* **Excerpted records**:
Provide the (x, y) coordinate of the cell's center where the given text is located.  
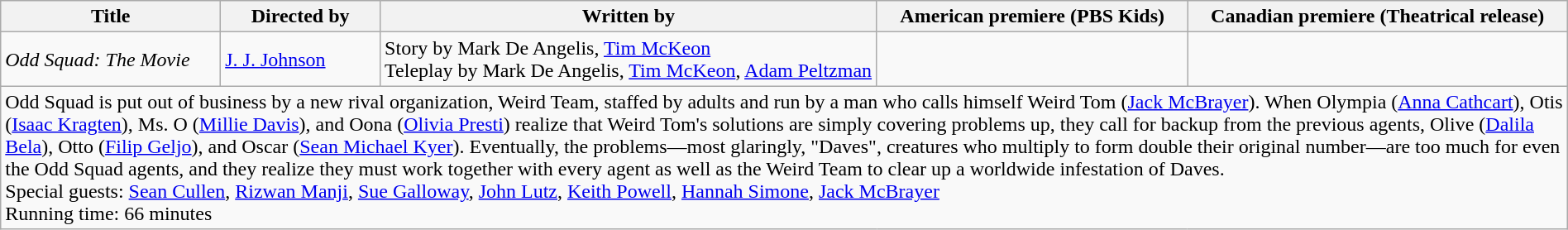
Directed by (301, 17)
Written by (629, 17)
Story by Mark De Angelis, Tim McKeonTeleplay by Mark De Angelis, Tim McKeon, Adam Peltzman (629, 60)
American premiere (PBS Kids) (1032, 17)
Odd Squad: The Movie (111, 60)
Title (111, 17)
J. J. Johnson (301, 60)
Canadian premiere (Theatrical release) (1378, 17)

* **Instructions for the task**:
Rewrite the items from the line containing "Directed by (301, 17)" through the last line of the items, replacing "premiere" with "debut" and leaving everything else unchanged.

* **Result for this exercise**:
Directed by (301, 17)
Written by (629, 17)
Story by Mark De Angelis, Tim McKeonTeleplay by Mark De Angelis, Tim McKeon, Adam Peltzman (629, 60)
American debut (PBS Kids) (1032, 17)
Odd Squad: The Movie (111, 60)
Title (111, 17)
J. J. Johnson (301, 60)
Canadian debut (Theatrical release) (1378, 17)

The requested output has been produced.